### RECORDS SUPPLIED
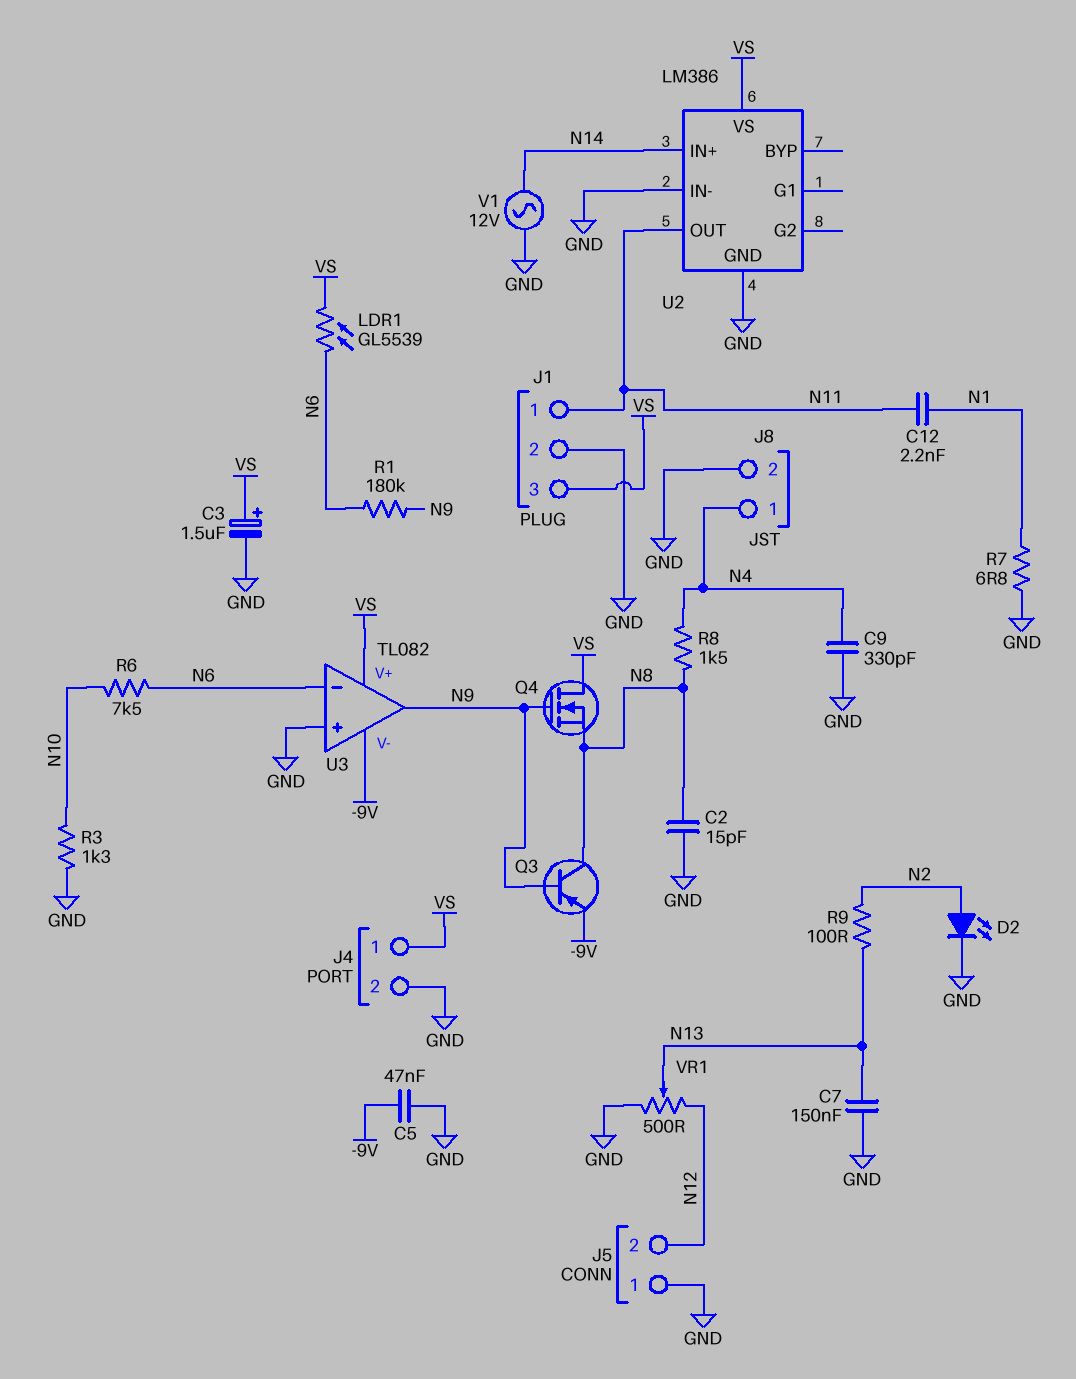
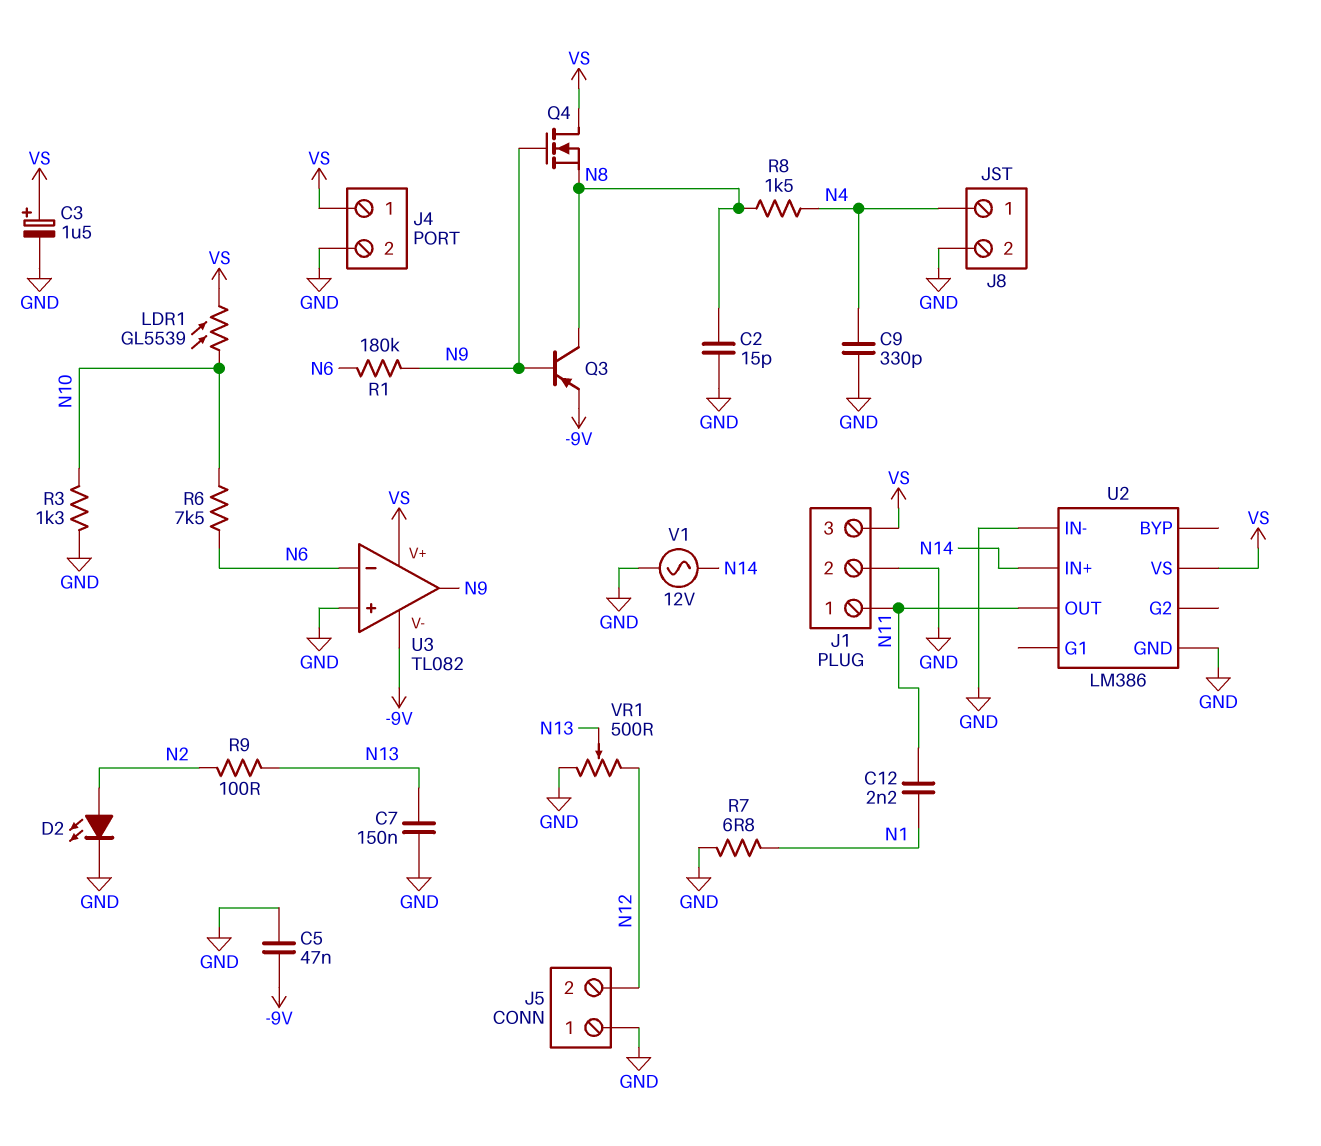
LDR1: GL5539 (N6, VS) -> GL5539 (N10, VS)

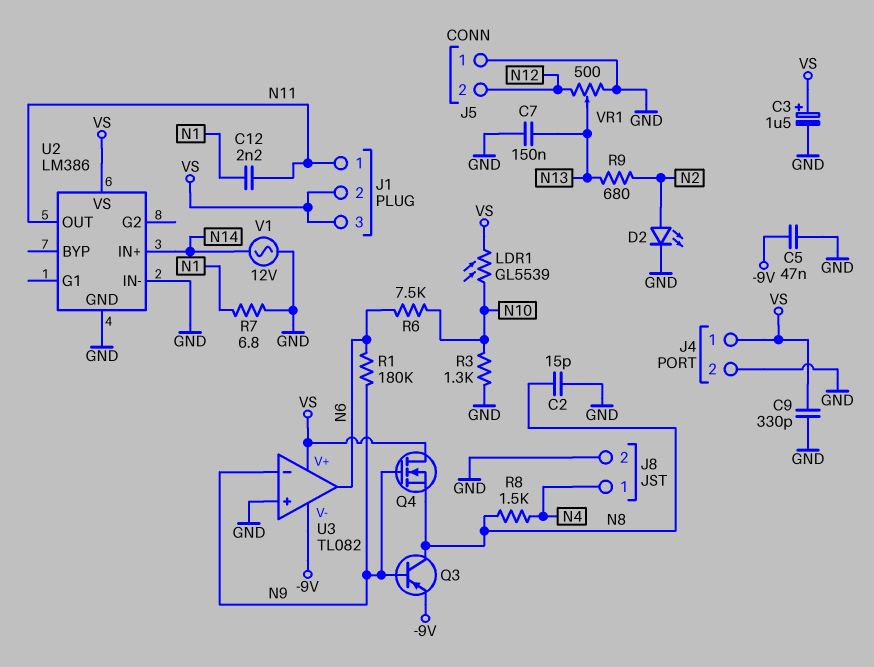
C9: 330pF (GND, N4) -> 330pF (GND, VS)
J1 pin 2: GND -> VS
R9: 100 (N2, N13) -> 680 (N2, N13)
U3 pin in-: N6 -> N9
U3 pin out: N9 -> N6

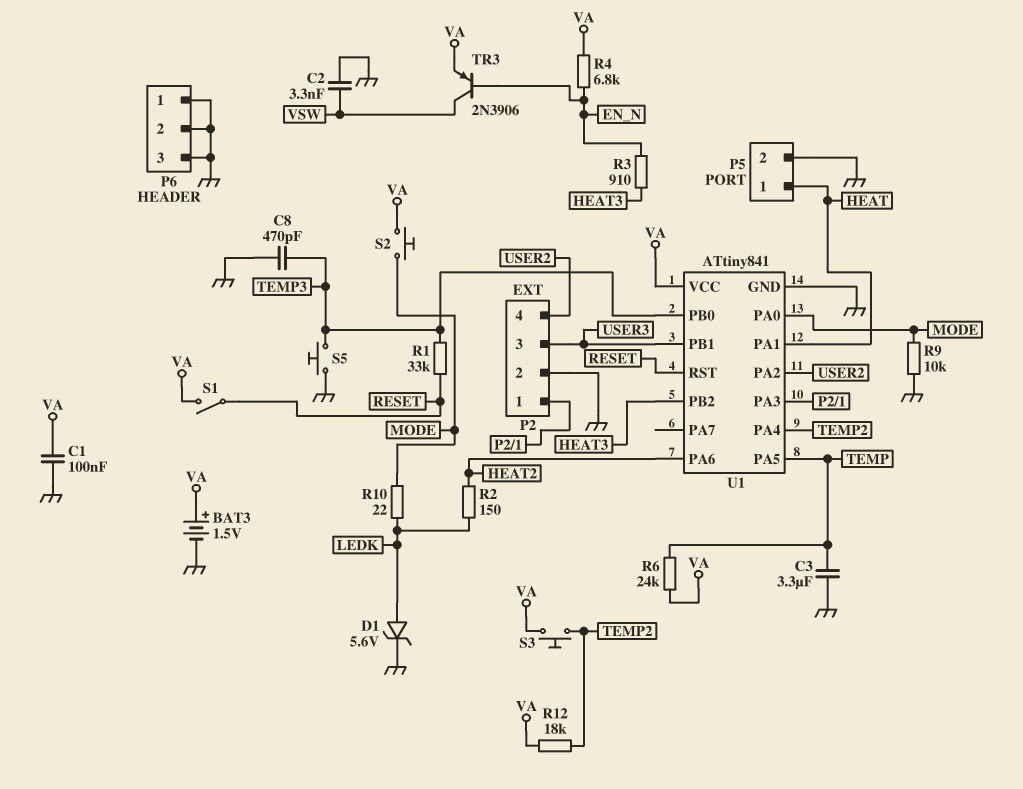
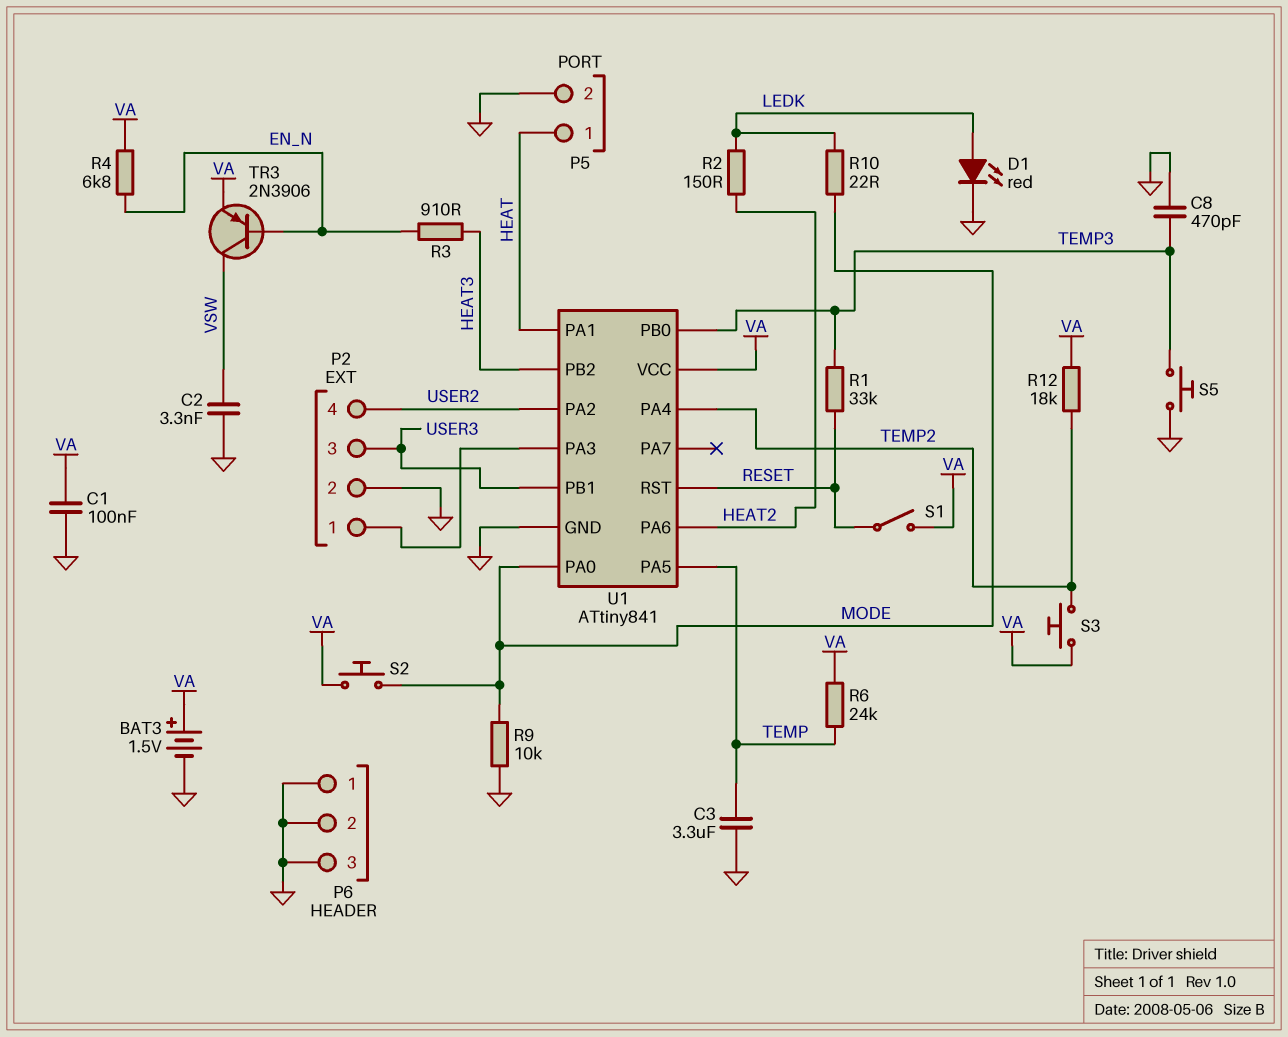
D1: zener 5.6V (A LEDK, K GND) -> LED red (A LEDK, K GND)

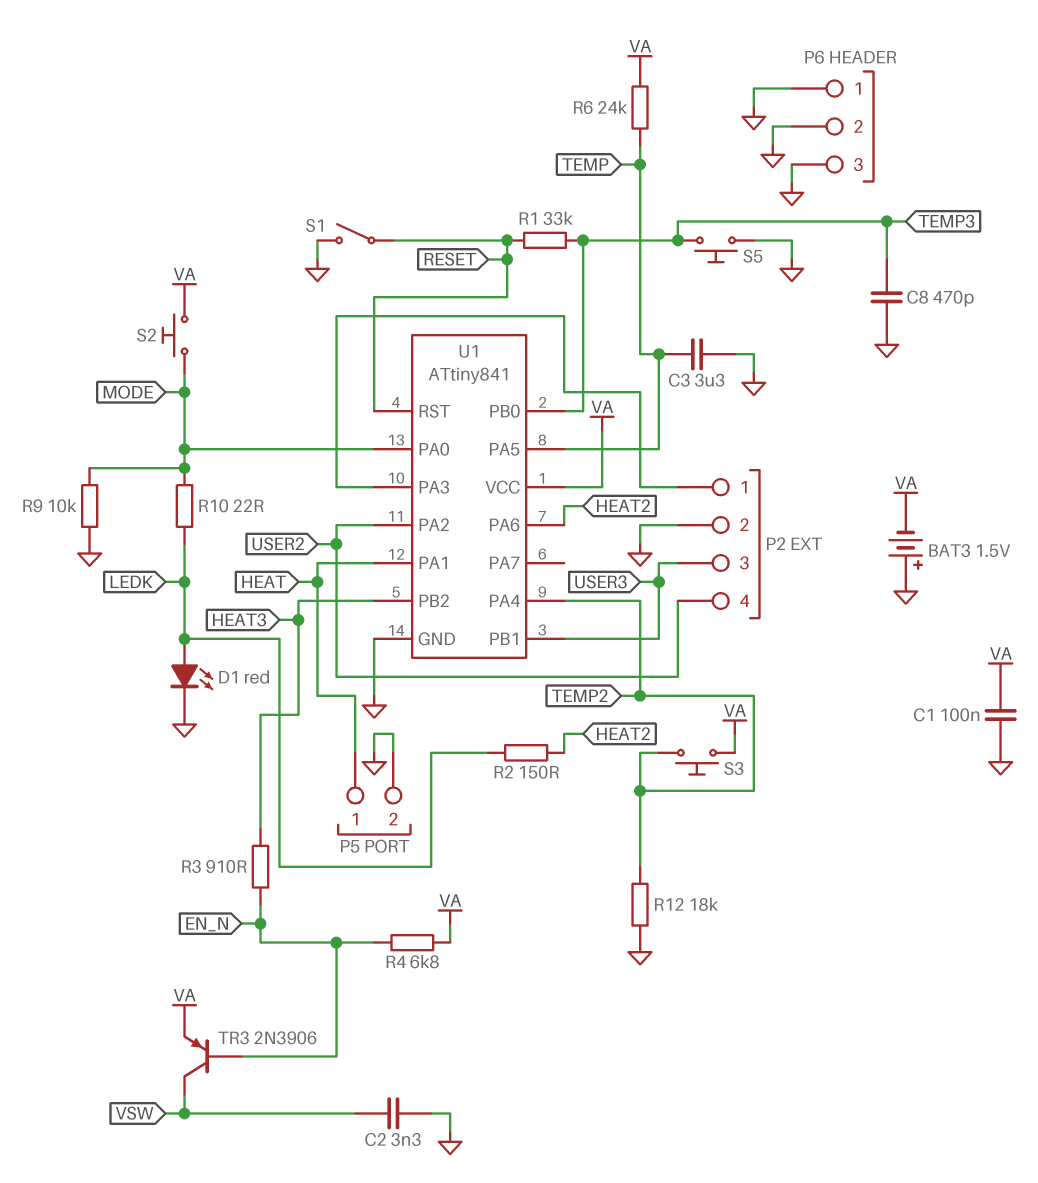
BAT3: 1.5V (plus VA, minus GND) -> 1.5V (plus GND, minus VA)
R12: 18k (TEMP2, VA) -> 18k (GND, TEMP2)
S1: switch (RESET, VA) -> switch (GND, RESET)

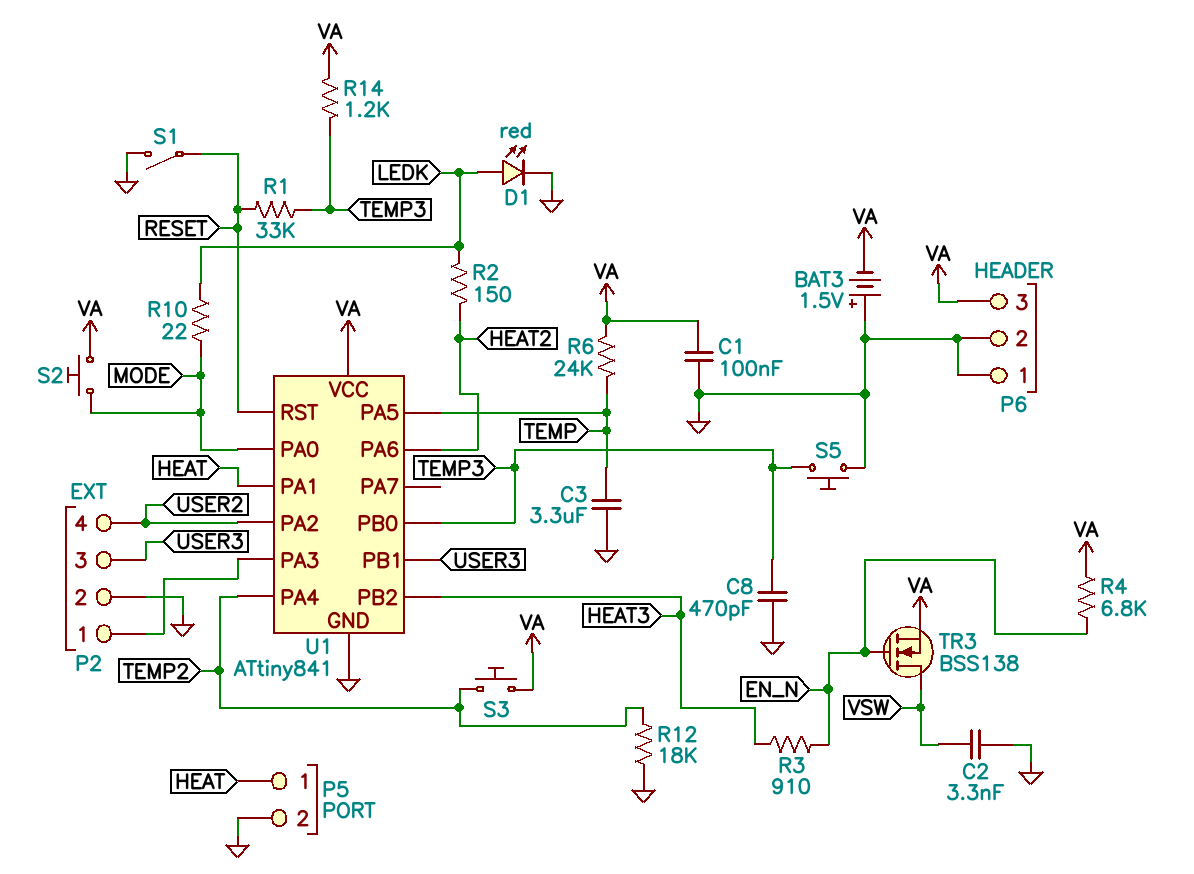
P6 pin 3: GND -> VA
R9: 10k (GND, MODE) -> none
R14: none -> 1.2k (TEMP3, VA)
TR3: PNP 2N3906 (B EN_N, C VSW, E VA) -> NMOS BSS138 (G EN_N, D VSW, S VA)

### WORK REQUEST
Give the records again exactly as they stand, so that only the pictures are missing.

### SOLUTION FOR THIS PROBLEM
LDR1: GL5539 (N6, VS) -> GL5539 (N10, VS)

C9: 330pF (GND, N4) -> 330pF (GND, VS)
J1 pin 2: GND -> VS
R9: 100 (N2, N13) -> 680 (N2, N13)
U3 pin in-: N6 -> N9
U3 pin out: N9 -> N6

D1: zener 5.6V (A LEDK, K GND) -> LED red (A LEDK, K GND)

BAT3: 1.5V (plus VA, minus GND) -> 1.5V (plus GND, minus VA)
R12: 18k (TEMP2, VA) -> 18k (GND, TEMP2)
S1: switch (RESET, VA) -> switch (GND, RESET)

P6 pin 3: GND -> VA
R9: 10k (GND, MODE) -> none
R14: none -> 1.2k (TEMP3, VA)
TR3: PNP 2N3906 (B EN_N, C VSW, E VA) -> NMOS BSS138 (G EN_N, D VSW, S VA)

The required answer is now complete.